* What the task requires
Among the records below, how many lines contain the word "white"? The answer is a single number.

* Data shown

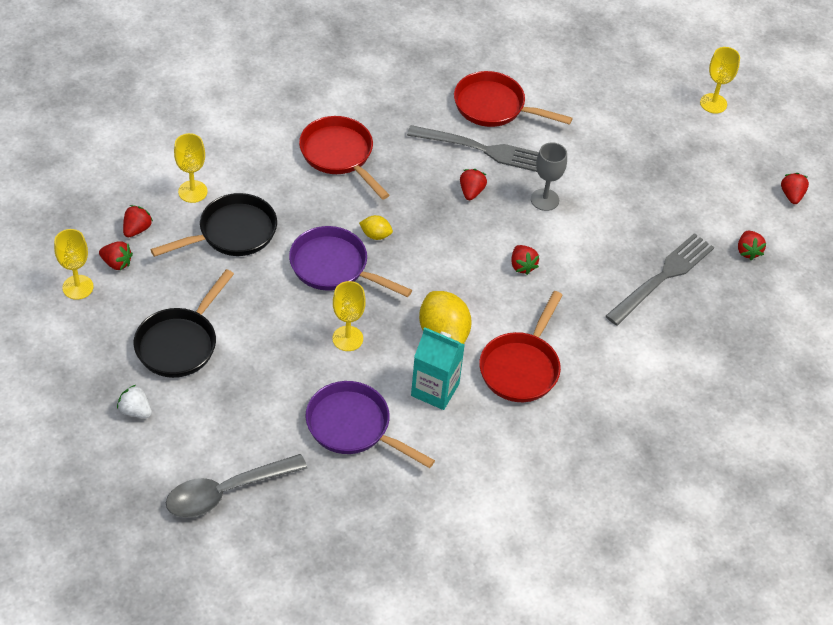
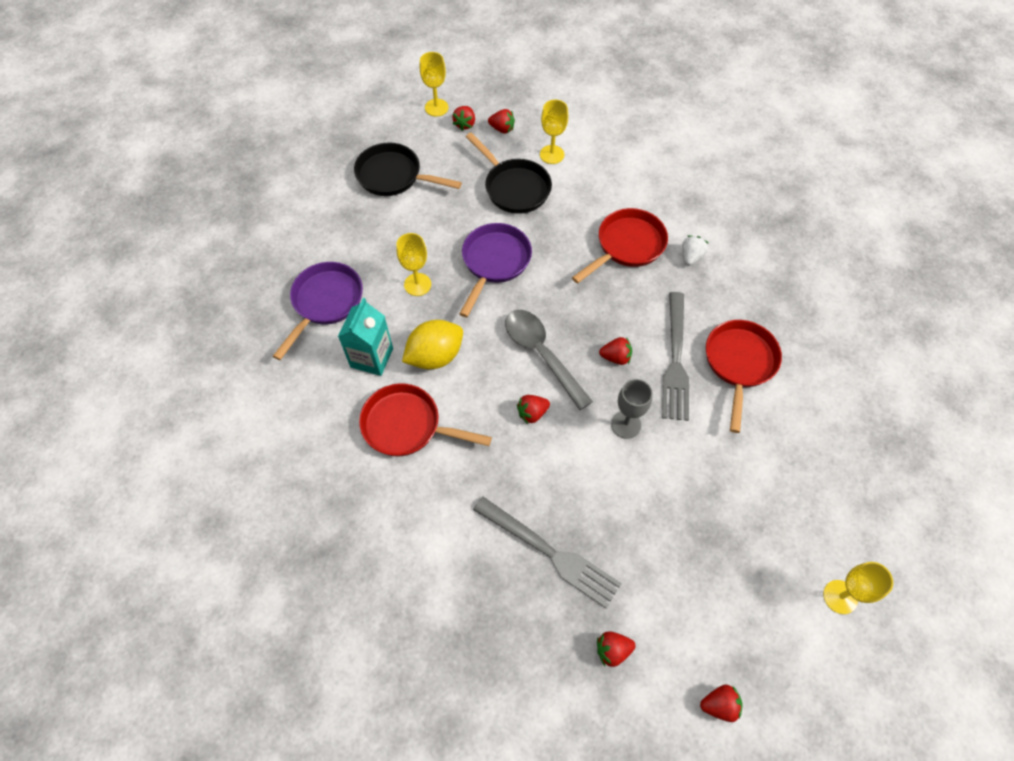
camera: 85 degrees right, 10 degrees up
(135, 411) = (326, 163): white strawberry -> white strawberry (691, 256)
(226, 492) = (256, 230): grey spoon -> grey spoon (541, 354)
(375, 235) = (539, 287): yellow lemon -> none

...

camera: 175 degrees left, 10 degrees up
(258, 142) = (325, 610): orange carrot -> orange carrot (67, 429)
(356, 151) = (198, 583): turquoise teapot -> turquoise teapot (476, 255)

--

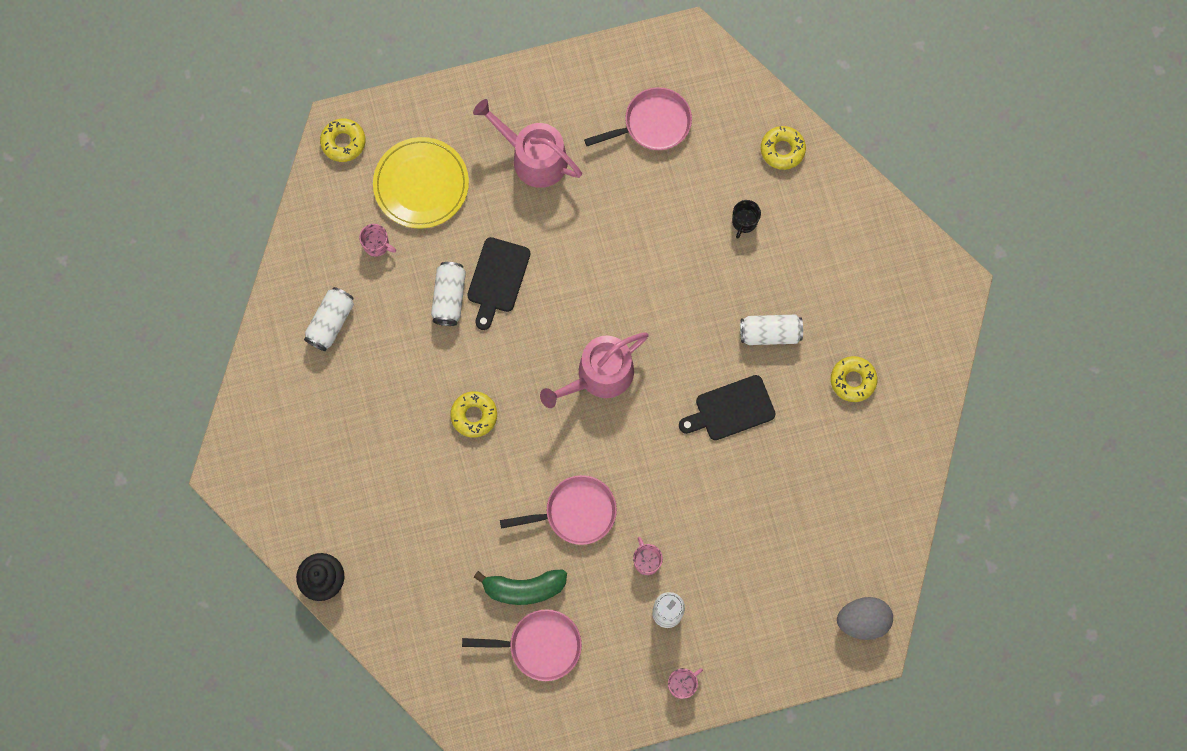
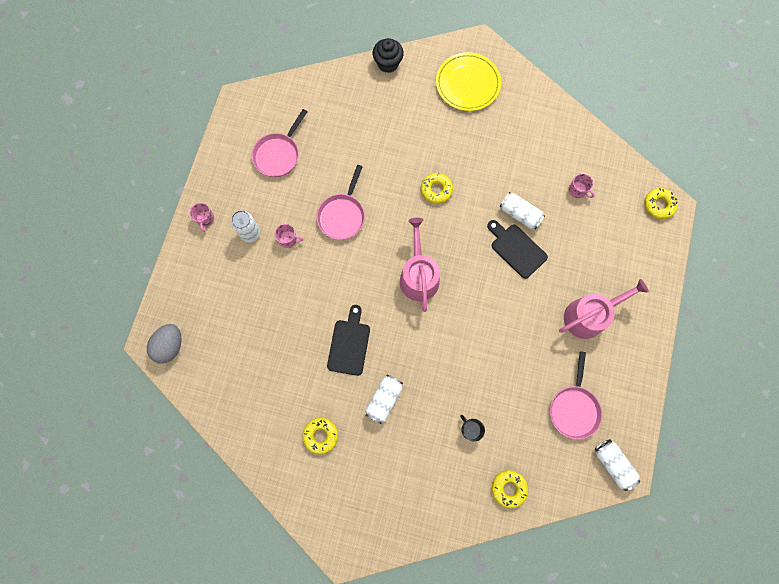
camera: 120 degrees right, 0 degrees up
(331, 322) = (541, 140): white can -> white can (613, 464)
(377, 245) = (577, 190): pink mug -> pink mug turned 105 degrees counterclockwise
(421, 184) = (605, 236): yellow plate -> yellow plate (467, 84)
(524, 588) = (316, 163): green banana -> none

* Output
2